Taking the line with "white lamp [255,135,297,219]" as the first and the line with "orange bowl [296,294,363,343]" as the last, set down exactly every line in that range from the entries below, and no more.

* **RECORDS FOR THIS EXERCISE**
:::::

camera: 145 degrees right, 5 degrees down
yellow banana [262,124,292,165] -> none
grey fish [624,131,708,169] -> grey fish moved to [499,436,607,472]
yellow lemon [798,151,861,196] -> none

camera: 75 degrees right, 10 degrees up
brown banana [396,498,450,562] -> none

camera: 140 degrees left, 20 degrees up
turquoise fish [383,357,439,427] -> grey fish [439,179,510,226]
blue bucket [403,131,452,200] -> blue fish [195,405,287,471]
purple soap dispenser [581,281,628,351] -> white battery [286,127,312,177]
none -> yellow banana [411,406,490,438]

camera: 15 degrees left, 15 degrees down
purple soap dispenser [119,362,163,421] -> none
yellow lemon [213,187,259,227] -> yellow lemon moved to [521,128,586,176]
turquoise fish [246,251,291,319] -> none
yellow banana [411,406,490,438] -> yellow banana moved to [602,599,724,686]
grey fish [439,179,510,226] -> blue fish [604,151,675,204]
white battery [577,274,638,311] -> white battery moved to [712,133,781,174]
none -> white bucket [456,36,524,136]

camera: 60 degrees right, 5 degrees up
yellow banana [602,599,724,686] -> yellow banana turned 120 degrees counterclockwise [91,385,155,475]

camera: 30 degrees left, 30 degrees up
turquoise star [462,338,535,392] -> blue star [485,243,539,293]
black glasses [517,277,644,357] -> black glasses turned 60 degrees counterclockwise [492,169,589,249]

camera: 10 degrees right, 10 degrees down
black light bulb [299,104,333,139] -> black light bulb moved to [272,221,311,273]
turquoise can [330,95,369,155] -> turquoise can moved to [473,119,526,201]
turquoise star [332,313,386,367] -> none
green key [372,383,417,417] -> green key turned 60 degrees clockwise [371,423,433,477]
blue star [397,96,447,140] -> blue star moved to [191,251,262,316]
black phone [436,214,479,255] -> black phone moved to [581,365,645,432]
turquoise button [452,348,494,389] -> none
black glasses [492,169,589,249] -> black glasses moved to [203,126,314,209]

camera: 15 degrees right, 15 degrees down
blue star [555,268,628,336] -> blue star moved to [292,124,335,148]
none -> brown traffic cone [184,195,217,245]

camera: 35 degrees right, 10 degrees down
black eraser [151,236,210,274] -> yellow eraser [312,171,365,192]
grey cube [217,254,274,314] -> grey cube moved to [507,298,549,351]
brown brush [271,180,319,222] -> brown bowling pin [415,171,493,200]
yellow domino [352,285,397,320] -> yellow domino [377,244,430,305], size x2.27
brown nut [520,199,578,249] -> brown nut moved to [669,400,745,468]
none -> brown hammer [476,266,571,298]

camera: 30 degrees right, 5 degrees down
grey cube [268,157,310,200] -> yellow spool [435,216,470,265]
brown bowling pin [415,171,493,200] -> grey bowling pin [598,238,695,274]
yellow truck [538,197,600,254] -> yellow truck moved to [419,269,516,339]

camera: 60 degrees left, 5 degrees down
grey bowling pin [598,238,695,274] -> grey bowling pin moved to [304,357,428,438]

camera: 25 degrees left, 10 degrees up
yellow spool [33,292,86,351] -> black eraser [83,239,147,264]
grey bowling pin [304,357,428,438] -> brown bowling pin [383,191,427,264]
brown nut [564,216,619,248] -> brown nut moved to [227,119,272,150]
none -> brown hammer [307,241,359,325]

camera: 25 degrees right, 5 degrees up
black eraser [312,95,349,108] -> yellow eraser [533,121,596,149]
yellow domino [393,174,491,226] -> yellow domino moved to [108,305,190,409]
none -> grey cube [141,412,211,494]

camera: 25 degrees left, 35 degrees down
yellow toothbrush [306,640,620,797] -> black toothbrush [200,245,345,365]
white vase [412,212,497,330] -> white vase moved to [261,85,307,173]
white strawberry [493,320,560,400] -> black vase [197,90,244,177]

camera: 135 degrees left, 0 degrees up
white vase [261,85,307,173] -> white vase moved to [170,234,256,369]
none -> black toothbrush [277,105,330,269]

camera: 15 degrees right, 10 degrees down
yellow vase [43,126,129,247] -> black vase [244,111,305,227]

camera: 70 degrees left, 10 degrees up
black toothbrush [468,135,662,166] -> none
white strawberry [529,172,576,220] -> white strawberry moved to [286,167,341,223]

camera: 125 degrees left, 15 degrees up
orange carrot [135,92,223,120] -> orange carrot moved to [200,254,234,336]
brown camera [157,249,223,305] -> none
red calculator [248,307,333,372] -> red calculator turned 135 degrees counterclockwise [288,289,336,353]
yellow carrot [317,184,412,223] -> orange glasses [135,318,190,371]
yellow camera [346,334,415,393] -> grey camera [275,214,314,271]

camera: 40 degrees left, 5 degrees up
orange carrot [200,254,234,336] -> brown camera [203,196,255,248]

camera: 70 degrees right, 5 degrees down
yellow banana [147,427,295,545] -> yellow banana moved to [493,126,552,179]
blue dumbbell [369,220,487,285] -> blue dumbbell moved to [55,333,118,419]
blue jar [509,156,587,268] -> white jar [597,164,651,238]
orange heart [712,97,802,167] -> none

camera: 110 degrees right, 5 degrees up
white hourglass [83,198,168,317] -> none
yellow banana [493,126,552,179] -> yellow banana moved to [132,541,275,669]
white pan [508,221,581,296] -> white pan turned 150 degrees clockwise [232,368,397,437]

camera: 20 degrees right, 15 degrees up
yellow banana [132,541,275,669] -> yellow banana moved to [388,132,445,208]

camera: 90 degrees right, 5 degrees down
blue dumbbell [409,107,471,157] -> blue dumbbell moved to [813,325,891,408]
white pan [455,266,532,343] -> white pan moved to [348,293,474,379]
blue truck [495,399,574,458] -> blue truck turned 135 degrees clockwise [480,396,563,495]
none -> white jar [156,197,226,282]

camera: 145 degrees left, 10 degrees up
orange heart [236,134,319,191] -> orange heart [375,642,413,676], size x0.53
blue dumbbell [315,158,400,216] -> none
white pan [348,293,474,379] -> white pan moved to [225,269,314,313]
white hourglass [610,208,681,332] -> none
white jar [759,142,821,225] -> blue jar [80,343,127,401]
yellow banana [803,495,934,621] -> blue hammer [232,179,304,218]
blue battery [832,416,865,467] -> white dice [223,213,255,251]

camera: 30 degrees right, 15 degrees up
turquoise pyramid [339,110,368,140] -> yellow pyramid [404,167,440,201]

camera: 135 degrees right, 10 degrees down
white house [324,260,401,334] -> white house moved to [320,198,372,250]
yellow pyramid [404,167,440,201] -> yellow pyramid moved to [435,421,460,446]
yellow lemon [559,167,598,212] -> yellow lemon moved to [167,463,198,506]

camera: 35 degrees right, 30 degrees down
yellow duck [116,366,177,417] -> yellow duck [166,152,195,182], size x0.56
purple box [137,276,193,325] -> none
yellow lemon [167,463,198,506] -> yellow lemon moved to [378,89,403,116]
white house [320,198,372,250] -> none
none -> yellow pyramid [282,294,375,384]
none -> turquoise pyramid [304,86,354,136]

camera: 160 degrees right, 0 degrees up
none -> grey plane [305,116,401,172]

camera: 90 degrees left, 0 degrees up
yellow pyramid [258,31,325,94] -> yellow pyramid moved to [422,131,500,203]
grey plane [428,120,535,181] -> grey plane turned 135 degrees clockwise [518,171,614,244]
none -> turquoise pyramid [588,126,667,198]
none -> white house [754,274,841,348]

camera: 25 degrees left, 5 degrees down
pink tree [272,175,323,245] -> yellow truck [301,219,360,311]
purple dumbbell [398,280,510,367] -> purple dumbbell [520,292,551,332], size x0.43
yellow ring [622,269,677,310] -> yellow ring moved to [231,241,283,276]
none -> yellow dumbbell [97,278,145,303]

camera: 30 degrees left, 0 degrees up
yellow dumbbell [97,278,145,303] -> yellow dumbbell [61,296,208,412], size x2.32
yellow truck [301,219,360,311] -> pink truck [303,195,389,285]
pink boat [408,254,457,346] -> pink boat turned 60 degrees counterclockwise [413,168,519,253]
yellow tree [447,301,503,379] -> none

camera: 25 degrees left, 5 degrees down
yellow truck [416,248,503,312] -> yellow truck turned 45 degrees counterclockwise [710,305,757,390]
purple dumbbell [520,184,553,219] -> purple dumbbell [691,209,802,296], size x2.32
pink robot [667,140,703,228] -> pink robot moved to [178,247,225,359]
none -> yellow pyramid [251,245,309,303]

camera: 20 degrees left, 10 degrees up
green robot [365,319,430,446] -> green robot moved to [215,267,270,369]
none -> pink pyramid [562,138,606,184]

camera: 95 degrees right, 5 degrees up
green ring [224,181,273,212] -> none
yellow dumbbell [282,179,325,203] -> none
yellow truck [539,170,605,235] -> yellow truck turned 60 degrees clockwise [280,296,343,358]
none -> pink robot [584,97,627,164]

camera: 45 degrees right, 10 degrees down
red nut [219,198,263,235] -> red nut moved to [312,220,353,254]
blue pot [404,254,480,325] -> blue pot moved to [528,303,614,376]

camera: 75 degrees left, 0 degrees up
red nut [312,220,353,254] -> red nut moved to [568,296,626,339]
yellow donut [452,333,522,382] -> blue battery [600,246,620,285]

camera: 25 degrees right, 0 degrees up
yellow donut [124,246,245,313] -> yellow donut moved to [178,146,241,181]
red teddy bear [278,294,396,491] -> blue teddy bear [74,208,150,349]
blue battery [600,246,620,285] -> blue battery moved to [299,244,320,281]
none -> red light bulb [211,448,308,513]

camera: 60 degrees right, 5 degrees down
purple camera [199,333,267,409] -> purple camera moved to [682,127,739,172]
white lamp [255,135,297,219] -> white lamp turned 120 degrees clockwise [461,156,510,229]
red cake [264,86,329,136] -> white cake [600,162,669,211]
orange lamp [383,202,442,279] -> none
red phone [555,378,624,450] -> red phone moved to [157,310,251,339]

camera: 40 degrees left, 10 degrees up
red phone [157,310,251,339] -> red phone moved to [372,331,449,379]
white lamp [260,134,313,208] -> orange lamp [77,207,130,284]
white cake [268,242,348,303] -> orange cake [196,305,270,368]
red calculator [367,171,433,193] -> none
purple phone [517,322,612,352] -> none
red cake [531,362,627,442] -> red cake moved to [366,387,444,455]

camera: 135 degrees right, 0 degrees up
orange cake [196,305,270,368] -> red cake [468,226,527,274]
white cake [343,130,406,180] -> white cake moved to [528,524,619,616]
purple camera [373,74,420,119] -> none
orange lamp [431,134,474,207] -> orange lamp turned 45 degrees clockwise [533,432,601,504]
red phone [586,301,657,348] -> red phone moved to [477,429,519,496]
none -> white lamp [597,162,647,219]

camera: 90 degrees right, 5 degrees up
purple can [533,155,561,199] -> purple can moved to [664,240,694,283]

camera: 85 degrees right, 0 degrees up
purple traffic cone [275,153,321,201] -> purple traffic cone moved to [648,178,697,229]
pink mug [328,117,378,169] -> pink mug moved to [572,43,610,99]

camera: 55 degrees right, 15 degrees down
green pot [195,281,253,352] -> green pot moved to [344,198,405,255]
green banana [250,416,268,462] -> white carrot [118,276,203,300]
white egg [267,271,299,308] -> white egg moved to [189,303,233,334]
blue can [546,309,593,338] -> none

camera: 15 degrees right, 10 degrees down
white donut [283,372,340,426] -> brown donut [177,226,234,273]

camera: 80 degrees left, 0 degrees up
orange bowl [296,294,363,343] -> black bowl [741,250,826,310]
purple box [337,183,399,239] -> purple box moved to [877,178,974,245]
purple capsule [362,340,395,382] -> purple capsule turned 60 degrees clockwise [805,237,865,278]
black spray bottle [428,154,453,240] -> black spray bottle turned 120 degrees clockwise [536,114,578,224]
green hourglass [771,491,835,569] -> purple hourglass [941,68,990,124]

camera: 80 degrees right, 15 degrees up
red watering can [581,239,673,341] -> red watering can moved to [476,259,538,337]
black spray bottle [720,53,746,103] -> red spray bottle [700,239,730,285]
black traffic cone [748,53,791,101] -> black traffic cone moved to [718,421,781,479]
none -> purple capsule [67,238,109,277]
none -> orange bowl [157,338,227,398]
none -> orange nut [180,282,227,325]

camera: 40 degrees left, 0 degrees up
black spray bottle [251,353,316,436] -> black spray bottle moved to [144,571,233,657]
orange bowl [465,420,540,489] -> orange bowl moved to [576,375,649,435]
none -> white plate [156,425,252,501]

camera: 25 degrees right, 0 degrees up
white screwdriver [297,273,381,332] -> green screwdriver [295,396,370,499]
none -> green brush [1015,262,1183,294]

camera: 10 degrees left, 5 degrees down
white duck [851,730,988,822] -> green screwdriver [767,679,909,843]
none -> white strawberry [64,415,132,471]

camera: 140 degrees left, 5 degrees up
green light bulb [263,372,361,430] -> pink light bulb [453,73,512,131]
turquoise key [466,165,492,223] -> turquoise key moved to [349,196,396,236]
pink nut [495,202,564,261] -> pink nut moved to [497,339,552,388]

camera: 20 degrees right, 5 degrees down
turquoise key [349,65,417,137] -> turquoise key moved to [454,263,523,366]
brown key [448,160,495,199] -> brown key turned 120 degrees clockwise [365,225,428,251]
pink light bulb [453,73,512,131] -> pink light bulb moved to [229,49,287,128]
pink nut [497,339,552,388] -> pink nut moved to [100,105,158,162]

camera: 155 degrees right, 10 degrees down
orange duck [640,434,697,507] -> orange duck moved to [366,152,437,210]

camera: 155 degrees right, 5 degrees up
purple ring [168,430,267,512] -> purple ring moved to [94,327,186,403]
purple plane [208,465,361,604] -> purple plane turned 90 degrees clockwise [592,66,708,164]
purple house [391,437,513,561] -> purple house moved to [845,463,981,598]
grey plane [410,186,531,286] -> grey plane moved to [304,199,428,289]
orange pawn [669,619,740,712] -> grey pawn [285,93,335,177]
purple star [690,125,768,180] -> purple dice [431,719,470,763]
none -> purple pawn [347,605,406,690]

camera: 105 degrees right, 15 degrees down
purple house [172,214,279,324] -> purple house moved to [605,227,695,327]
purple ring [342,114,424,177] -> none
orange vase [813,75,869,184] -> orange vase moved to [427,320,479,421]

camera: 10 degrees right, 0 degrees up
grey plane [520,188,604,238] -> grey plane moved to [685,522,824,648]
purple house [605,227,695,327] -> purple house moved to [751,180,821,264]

:::::

* **OUTPUT BELOW**
white lamp [255,135,297,219] -> white lamp turned 120 degrees clockwise [461,156,510,229]
red cake [264,86,329,136] -> white cake [600,162,669,211]
orange lamp [383,202,442,279] -> none
red phone [555,378,624,450] -> red phone moved to [157,310,251,339]

camera: 40 degrees left, 10 degrees up
red phone [157,310,251,339] -> red phone moved to [372,331,449,379]
white lamp [260,134,313,208] -> orange lamp [77,207,130,284]
white cake [268,242,348,303] -> orange cake [196,305,270,368]
red calculator [367,171,433,193] -> none
purple phone [517,322,612,352] -> none
red cake [531,362,627,442] -> red cake moved to [366,387,444,455]

camera: 135 degrees right, 0 degrees up
orange cake [196,305,270,368] -> red cake [468,226,527,274]
white cake [343,130,406,180] -> white cake moved to [528,524,619,616]
purple camera [373,74,420,119] -> none
orange lamp [431,134,474,207] -> orange lamp turned 45 degrees clockwise [533,432,601,504]
red phone [586,301,657,348] -> red phone moved to [477,429,519,496]
none -> white lamp [597,162,647,219]

camera: 90 degrees right, 5 degrees up
purple can [533,155,561,199] -> purple can moved to [664,240,694,283]

camera: 85 degrees right, 0 degrees up
purple traffic cone [275,153,321,201] -> purple traffic cone moved to [648,178,697,229]
pink mug [328,117,378,169] -> pink mug moved to [572,43,610,99]

camera: 55 degrees right, 15 degrees down
green pot [195,281,253,352] -> green pot moved to [344,198,405,255]
green banana [250,416,268,462] -> white carrot [118,276,203,300]
white egg [267,271,299,308] -> white egg moved to [189,303,233,334]
blue can [546,309,593,338] -> none

camera: 15 degrees right, 10 degrees down
white donut [283,372,340,426] -> brown donut [177,226,234,273]

camera: 80 degrees left, 0 degrees up
orange bowl [296,294,363,343] -> black bowl [741,250,826,310]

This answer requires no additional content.